## WORK REQUIRED:
Work through the records below and copy every line that includes "orange".

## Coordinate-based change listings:
[Start of section]

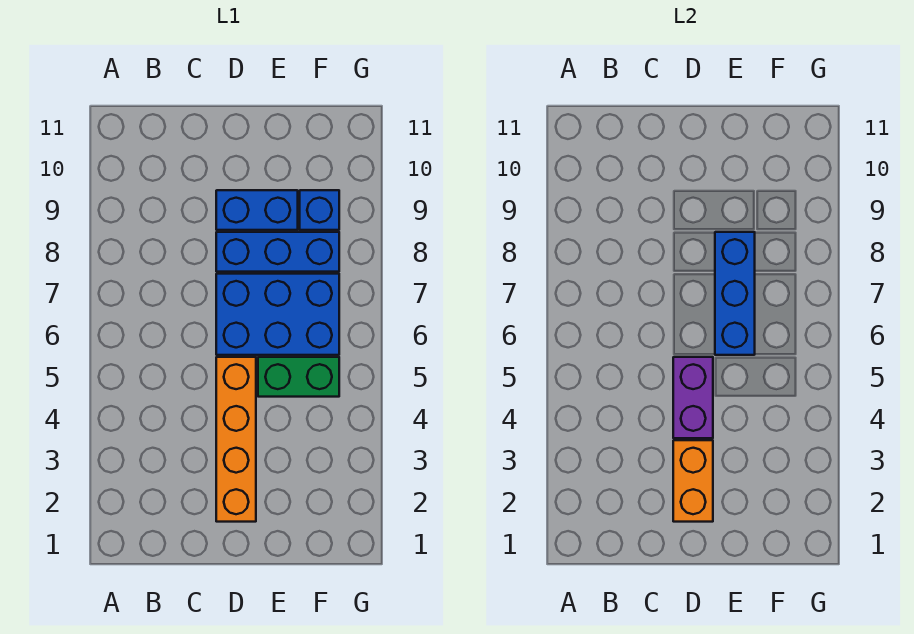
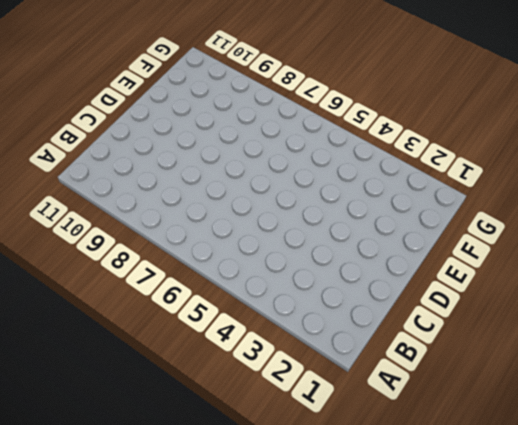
none -> orange brick D2:D5 level 1
none -> blue brick D6:F7 level 1

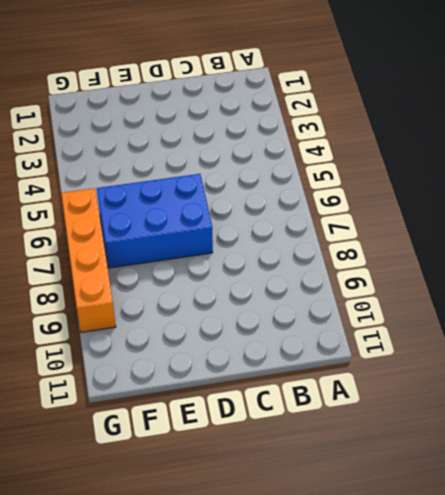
orange brick G6:G9 level 1 -> orange brick D2:D5 level 1
none -> blue brick D8:F8 level 1
none -> blue brick D9:E9 level 1

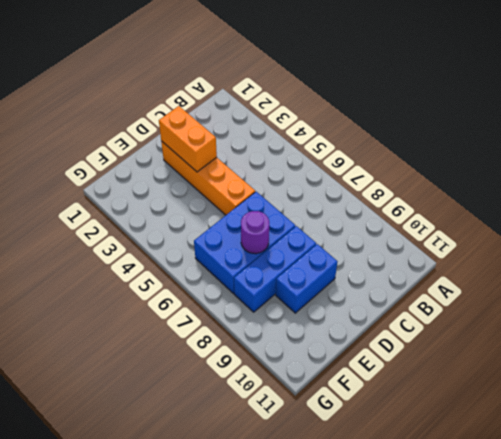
purple round brick E7 level 2 -> blue brick E6:E8 level 2
none -> green brick E5:F5 level 1
none -> blue brick F9 level 1

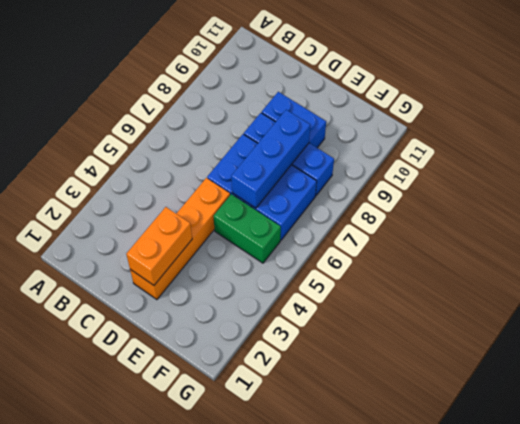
none -> blue brick F9 level 1
none -> purple brick D4:D5 level 2

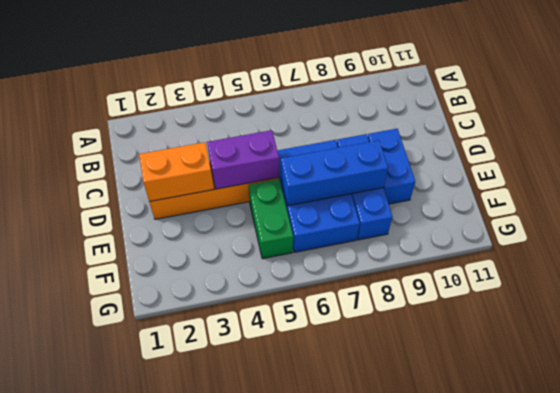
none -> blue brick F9 level 1

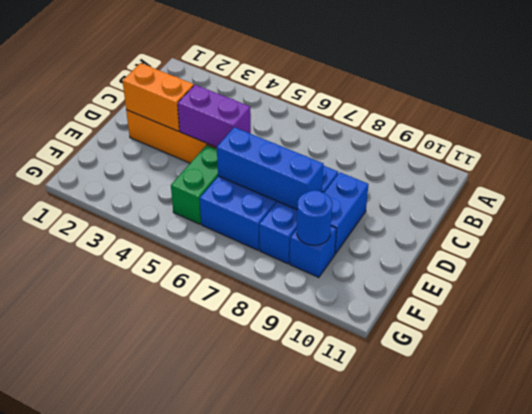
blue round brick F9 level 2 -> none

[End of section]

## FINISHED EXERCISE:
none -> orange brick D2:D5 level 1
orange brick G6:G9 level 1 -> orange brick D2:D5 level 1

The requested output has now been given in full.